| TASK STATEMENT |
In the listing that follows, give every line again exactly and omit the pictures.

| EXERCISE MATERIALS |
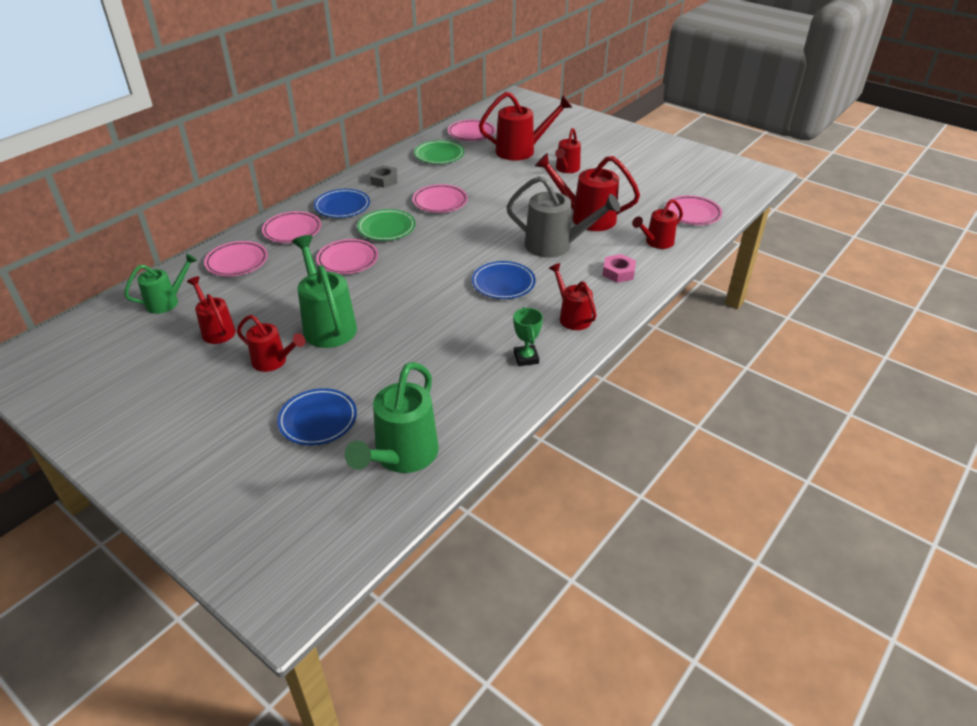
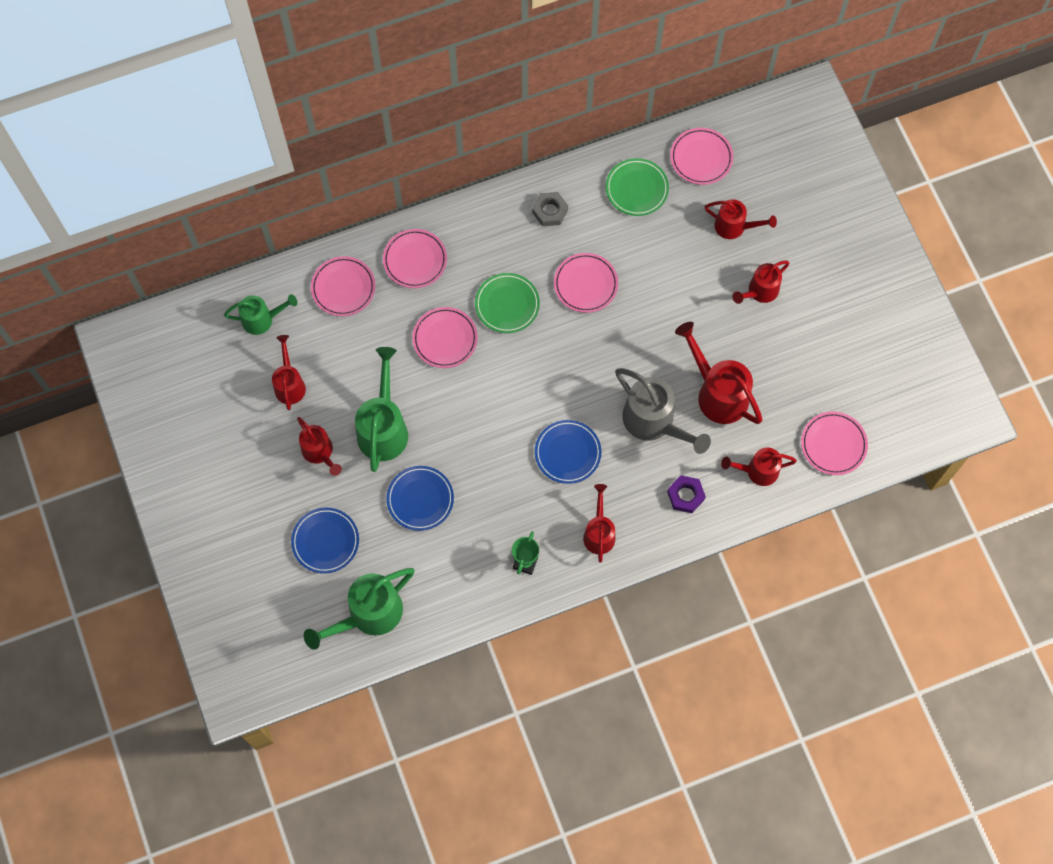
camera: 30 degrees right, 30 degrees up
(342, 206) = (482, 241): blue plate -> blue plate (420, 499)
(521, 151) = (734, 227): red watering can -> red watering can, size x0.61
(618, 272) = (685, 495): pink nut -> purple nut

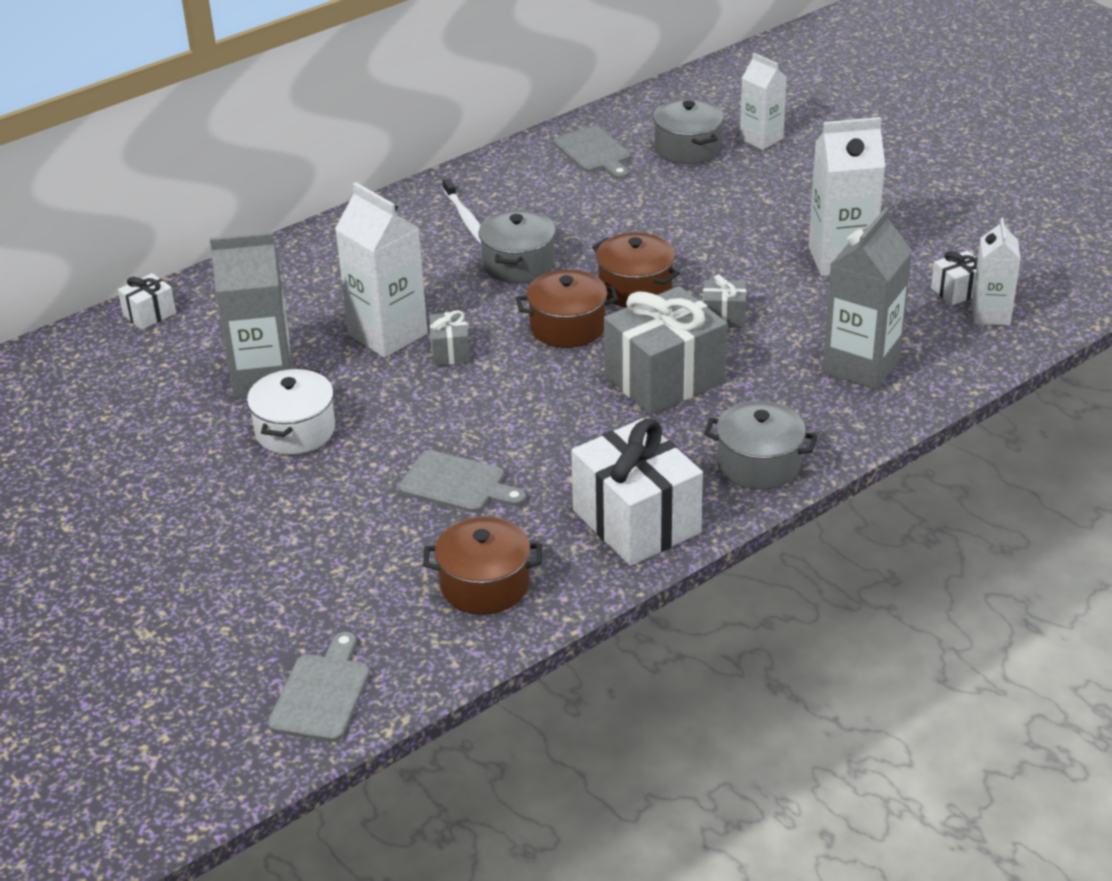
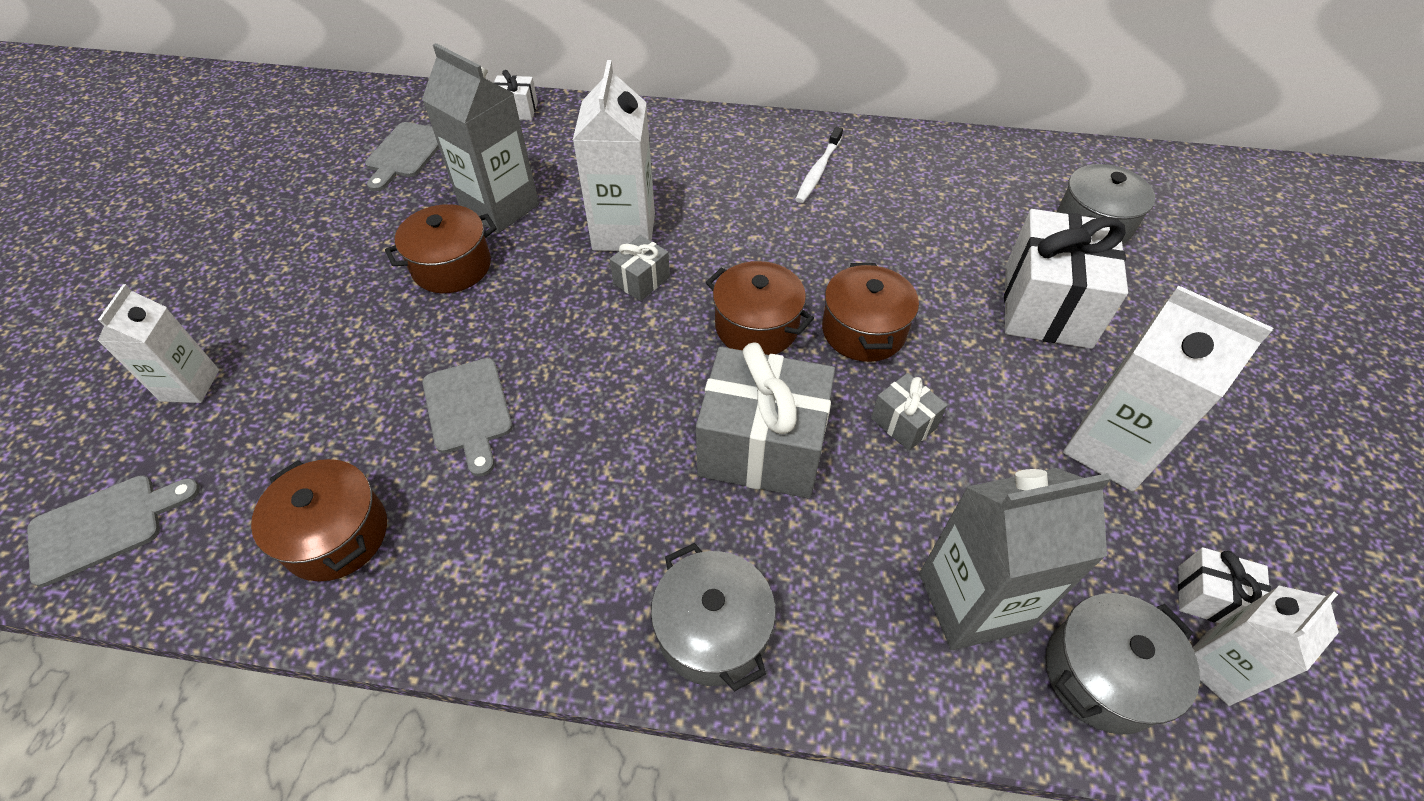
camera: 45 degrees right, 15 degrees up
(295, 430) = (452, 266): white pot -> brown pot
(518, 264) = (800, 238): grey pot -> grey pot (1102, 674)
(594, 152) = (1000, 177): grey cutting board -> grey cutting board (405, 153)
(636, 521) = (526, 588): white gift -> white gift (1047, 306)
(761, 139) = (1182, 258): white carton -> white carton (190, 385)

| TASK OUTPUT |
camera: 30 degrees right, 30 degrees up
(342, 206) = (482, 241): blue plate -> blue plate (420, 499)
(521, 151) = (734, 227): red watering can -> red watering can, size x0.61
(618, 272) = (685, 495): pink nut -> purple nut

camera: 45 degrees right, 15 degrees up
(295, 430) = (452, 266): white pot -> brown pot
(518, 264) = (800, 238): grey pot -> grey pot (1102, 674)
(594, 152) = (1000, 177): grey cutting board -> grey cutting board (405, 153)
(636, 521) = (526, 588): white gift -> white gift (1047, 306)
(761, 139) = (1182, 258): white carton -> white carton (190, 385)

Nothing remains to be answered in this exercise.